• _Required work_
Copy out exactly the stretch of the listing below that begins at the line containing "S1: switch (GND, RESET)" and ends at the line containing "U4 pin OA: MA -> U2/GP0", and copy nothing outside it.

• _Information shown_
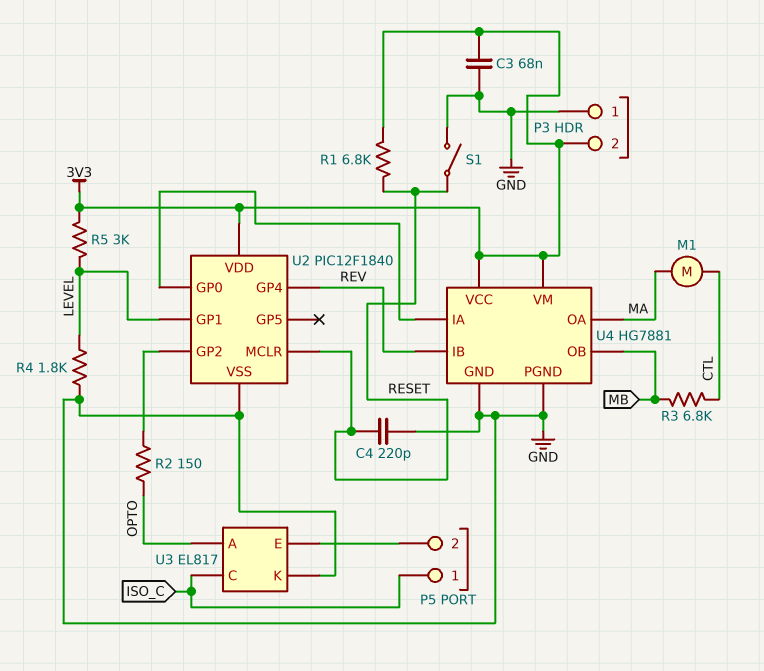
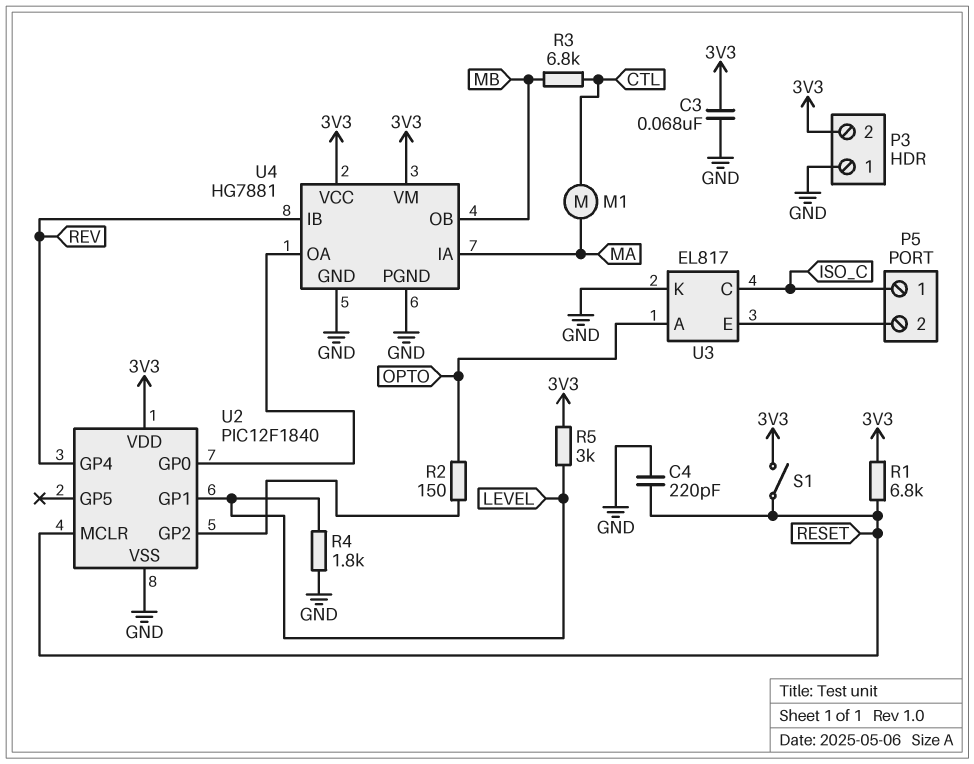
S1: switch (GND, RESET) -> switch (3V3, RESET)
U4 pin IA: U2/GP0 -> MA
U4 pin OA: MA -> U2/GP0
...
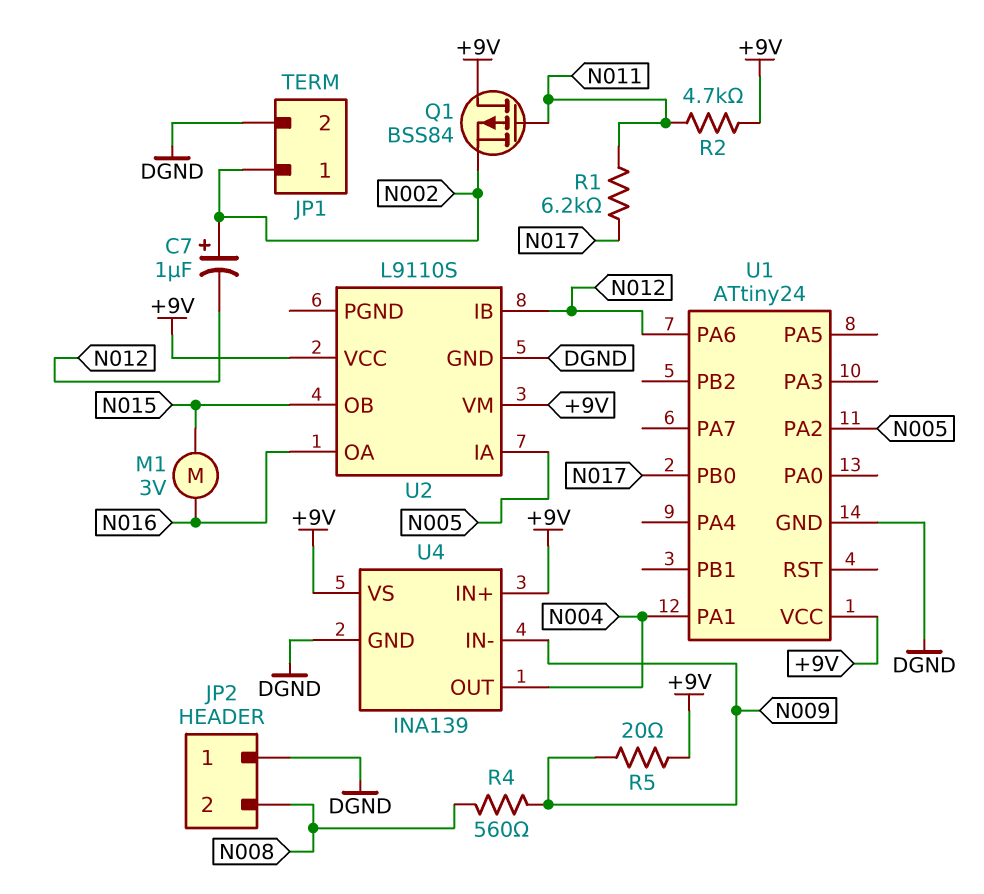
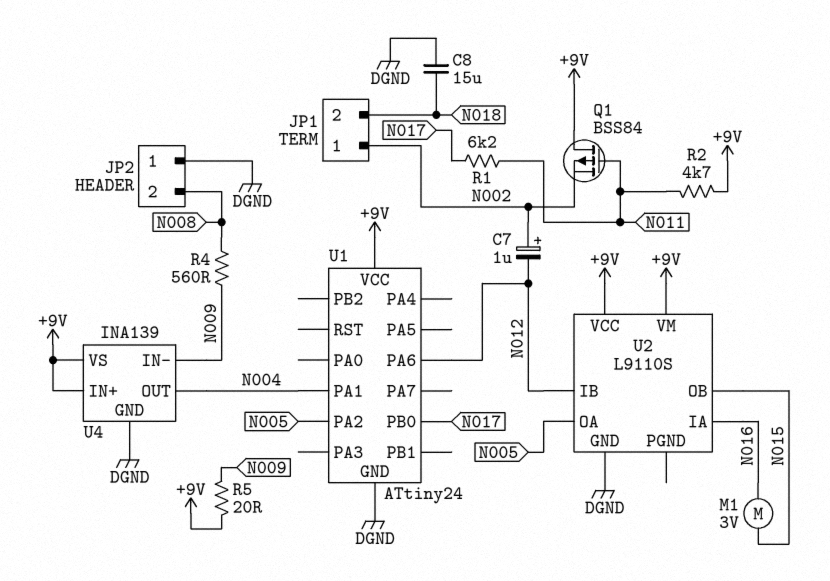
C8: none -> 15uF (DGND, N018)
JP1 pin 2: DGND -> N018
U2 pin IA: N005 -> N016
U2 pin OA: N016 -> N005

• _Exercise answer_
S1: switch (GND, RESET) -> switch (3V3, RESET)
U4 pin IA: U2/GP0 -> MA
U4 pin OA: MA -> U2/GP0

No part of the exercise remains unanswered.